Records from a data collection
-=-=-

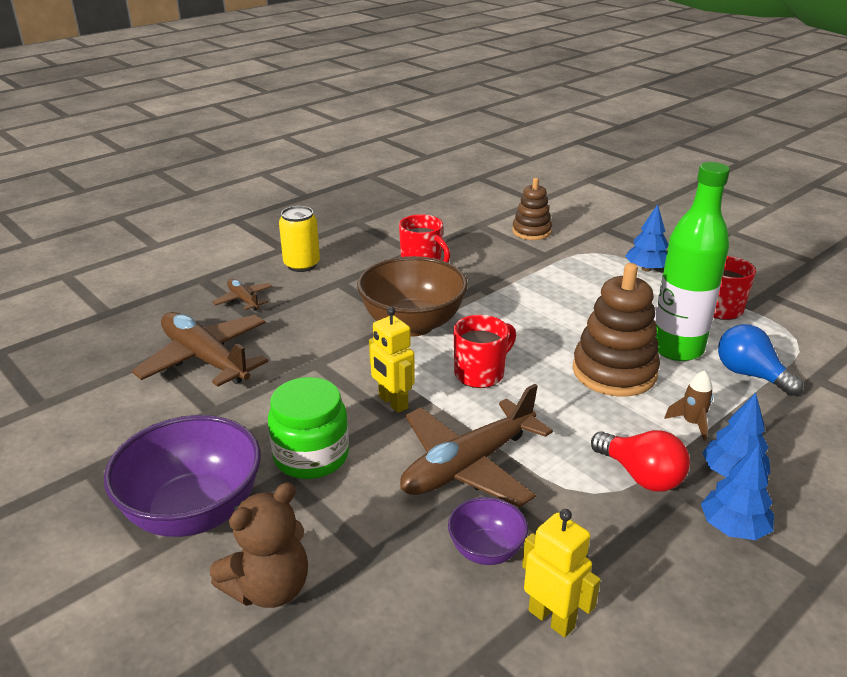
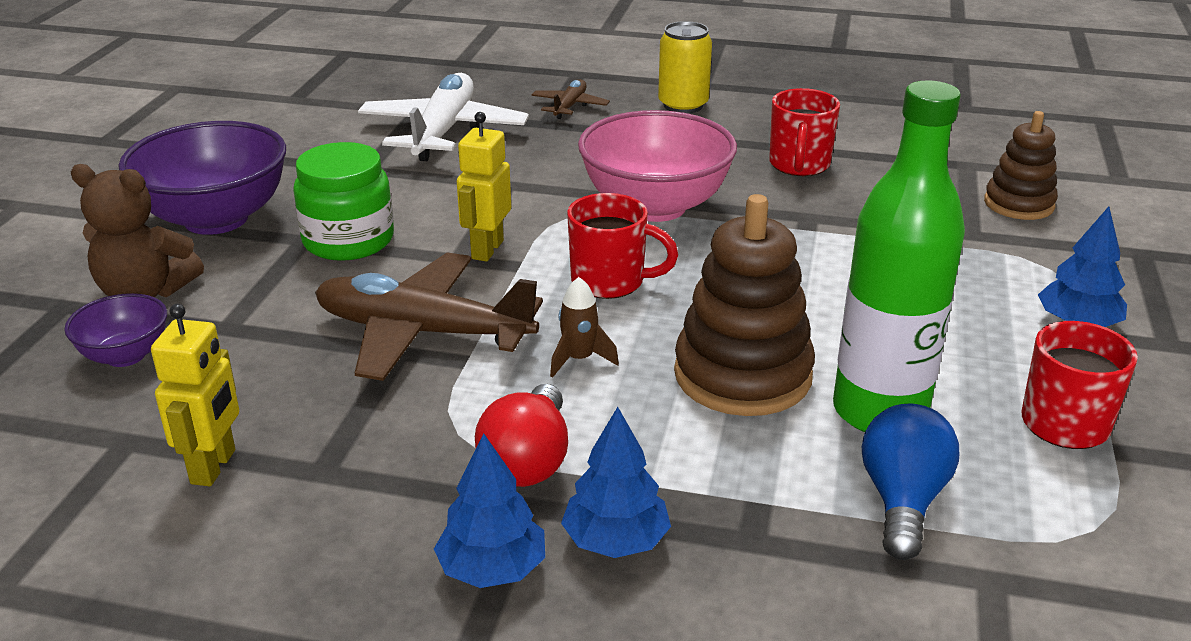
camera: 55 degrees right, 0 degrees up
(205, 359) = (443, 131): brown plane -> white plane
(412, 324) = (655, 207): brown bowl -> pink bowl
(486, 550) = (289, 390): purple bowl -> purple bowl (125, 355)
(691, 423) = (697, 474): brown rocket -> brown rocket (579, 359)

-=-=-

YOUR TASK
Work out how many lines above contain "brown"; write only the number.

ANSWER SECTION
3